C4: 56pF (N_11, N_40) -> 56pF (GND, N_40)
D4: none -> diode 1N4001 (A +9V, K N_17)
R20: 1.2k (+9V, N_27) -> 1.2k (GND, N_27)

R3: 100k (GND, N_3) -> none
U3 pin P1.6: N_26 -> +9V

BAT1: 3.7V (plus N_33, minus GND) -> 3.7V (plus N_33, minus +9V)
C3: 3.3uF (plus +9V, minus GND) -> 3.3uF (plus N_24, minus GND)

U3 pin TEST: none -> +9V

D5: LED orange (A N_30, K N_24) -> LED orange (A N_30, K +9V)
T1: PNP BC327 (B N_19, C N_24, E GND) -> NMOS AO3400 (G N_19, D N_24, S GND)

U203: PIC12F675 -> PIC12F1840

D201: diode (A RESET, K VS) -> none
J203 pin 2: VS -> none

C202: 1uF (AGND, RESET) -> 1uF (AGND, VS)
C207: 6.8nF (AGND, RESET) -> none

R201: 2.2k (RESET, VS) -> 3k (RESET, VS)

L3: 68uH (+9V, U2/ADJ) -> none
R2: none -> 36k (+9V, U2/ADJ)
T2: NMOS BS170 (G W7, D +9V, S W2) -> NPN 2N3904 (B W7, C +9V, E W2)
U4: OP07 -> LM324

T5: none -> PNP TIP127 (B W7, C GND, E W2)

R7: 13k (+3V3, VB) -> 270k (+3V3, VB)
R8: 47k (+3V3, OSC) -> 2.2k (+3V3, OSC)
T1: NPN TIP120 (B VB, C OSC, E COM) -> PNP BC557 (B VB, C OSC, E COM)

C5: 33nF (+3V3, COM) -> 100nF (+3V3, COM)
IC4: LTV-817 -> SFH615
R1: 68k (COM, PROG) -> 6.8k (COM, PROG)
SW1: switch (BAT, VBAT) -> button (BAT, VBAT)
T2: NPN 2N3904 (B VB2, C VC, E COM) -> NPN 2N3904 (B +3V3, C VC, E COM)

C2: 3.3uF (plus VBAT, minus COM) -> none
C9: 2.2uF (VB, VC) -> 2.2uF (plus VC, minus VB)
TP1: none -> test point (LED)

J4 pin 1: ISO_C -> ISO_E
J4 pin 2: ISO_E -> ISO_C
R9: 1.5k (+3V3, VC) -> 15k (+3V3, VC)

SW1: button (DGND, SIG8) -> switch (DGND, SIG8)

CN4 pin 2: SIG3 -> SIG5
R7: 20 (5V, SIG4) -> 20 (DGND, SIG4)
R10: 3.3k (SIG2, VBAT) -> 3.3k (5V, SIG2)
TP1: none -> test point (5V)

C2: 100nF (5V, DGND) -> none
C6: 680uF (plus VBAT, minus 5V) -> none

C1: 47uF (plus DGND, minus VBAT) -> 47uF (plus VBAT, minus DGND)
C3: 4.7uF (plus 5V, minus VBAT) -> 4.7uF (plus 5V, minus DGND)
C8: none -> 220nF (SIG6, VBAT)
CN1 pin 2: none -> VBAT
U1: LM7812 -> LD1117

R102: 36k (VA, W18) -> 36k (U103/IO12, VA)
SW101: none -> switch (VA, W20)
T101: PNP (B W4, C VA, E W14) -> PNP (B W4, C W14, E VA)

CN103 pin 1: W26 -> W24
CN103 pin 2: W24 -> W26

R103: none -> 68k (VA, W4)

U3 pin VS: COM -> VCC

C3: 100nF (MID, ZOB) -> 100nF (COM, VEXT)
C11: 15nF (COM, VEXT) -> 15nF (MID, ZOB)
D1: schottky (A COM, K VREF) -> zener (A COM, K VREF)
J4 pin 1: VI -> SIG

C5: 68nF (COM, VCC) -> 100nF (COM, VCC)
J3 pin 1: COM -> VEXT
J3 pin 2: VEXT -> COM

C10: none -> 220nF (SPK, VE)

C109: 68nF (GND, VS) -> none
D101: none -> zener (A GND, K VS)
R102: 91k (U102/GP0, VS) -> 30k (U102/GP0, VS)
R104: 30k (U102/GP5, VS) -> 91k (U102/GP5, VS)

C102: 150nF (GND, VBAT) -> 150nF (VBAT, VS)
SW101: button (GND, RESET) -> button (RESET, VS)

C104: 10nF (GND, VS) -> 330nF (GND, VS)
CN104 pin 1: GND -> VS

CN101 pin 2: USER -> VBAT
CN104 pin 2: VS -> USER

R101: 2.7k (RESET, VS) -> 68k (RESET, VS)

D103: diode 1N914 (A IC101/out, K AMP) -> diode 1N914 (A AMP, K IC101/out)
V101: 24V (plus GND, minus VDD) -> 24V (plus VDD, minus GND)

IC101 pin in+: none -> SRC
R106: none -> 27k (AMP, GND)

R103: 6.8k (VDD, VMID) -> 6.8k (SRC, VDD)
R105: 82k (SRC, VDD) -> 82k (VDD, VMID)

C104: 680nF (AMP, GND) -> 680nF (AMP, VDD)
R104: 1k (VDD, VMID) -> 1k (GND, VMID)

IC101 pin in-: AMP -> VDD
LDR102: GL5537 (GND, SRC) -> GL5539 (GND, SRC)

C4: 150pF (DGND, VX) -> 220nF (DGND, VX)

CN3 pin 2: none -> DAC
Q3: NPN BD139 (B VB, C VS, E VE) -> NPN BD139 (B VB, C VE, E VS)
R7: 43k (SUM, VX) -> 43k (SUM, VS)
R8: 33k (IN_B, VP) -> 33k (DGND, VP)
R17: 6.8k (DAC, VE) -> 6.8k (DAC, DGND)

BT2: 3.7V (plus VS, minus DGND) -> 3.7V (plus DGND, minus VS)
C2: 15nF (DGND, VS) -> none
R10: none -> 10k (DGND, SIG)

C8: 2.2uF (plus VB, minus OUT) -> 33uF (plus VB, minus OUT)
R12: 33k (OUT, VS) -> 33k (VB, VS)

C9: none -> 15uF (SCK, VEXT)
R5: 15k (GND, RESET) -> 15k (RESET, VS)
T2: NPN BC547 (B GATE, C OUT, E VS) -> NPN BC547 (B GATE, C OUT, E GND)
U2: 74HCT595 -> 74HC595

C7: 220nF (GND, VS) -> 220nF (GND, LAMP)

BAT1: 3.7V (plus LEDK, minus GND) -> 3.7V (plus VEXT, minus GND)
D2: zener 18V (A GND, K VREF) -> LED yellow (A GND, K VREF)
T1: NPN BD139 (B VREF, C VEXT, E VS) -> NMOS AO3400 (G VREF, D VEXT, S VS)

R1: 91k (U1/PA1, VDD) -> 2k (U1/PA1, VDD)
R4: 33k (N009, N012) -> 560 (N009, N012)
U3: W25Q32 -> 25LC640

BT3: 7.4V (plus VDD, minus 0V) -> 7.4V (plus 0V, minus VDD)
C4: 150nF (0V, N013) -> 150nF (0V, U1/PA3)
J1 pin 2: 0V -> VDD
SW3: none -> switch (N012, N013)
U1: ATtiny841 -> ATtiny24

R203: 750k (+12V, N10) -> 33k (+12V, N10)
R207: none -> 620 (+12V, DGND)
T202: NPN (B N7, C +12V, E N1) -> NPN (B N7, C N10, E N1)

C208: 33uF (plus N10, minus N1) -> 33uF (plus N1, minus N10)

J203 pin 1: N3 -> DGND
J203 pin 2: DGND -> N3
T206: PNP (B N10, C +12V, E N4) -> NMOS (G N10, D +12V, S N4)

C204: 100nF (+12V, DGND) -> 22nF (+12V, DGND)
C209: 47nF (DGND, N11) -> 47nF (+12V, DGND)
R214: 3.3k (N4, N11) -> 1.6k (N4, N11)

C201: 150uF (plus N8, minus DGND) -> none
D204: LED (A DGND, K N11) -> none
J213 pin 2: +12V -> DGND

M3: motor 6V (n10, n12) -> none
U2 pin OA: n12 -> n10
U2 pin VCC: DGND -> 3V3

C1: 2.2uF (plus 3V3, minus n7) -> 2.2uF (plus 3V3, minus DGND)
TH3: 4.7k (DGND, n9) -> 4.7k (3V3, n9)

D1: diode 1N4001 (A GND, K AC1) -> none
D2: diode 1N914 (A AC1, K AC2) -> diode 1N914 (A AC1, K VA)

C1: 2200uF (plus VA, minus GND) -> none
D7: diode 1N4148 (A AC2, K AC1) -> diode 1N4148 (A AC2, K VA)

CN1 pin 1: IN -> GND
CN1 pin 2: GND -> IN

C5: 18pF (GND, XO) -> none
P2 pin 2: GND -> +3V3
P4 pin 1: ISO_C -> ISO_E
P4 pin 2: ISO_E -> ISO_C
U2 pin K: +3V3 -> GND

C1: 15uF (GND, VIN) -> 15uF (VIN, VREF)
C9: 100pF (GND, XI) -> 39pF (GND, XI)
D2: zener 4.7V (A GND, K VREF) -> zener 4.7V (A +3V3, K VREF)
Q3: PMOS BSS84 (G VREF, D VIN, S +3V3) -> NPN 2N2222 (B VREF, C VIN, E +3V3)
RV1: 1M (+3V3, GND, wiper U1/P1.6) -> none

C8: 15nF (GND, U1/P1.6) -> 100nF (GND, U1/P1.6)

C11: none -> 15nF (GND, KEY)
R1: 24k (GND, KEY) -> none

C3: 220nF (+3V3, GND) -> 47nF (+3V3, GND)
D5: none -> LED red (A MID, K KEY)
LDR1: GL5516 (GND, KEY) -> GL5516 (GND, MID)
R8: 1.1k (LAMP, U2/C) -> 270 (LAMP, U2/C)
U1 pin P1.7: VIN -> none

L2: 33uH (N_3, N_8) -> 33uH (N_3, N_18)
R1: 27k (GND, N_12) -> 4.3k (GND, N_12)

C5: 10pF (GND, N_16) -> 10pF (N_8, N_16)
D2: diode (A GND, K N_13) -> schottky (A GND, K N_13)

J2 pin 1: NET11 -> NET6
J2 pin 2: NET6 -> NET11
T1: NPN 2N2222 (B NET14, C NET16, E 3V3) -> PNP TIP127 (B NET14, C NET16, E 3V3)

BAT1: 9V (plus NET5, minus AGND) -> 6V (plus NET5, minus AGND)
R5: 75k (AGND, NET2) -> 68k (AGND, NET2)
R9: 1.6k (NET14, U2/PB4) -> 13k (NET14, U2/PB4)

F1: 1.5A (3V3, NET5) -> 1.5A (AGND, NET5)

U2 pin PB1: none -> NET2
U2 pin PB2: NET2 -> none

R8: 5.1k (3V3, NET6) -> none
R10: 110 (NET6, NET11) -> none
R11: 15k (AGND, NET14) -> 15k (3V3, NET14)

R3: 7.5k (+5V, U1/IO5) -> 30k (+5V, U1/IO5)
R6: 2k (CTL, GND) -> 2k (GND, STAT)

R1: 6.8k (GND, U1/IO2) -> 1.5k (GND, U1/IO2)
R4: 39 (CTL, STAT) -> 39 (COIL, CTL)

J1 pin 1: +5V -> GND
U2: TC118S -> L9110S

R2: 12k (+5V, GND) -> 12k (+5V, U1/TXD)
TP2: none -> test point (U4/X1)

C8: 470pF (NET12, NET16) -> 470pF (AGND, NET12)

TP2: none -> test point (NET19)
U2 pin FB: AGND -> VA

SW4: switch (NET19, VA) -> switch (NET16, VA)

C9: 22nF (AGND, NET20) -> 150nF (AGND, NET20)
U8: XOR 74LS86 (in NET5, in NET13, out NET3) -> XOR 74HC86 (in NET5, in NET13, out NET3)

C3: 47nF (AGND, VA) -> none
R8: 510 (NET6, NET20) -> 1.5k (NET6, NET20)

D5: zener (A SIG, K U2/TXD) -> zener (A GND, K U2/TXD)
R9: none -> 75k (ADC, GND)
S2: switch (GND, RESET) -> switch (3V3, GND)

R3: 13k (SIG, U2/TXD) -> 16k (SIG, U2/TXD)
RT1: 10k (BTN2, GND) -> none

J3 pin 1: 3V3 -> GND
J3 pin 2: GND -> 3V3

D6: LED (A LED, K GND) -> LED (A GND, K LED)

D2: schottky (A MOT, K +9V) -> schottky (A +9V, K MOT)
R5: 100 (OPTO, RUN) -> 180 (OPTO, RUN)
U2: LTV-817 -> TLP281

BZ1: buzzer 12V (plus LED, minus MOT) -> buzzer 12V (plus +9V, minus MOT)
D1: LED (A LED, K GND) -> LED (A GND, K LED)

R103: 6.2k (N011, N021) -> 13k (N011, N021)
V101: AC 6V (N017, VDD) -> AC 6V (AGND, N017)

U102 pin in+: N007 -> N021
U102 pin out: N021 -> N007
···
TASK ITEM: From the preceding records, count the lines where "diode" occurs and reply with the number only.

RESPONSE TO THE EXERCISE: 7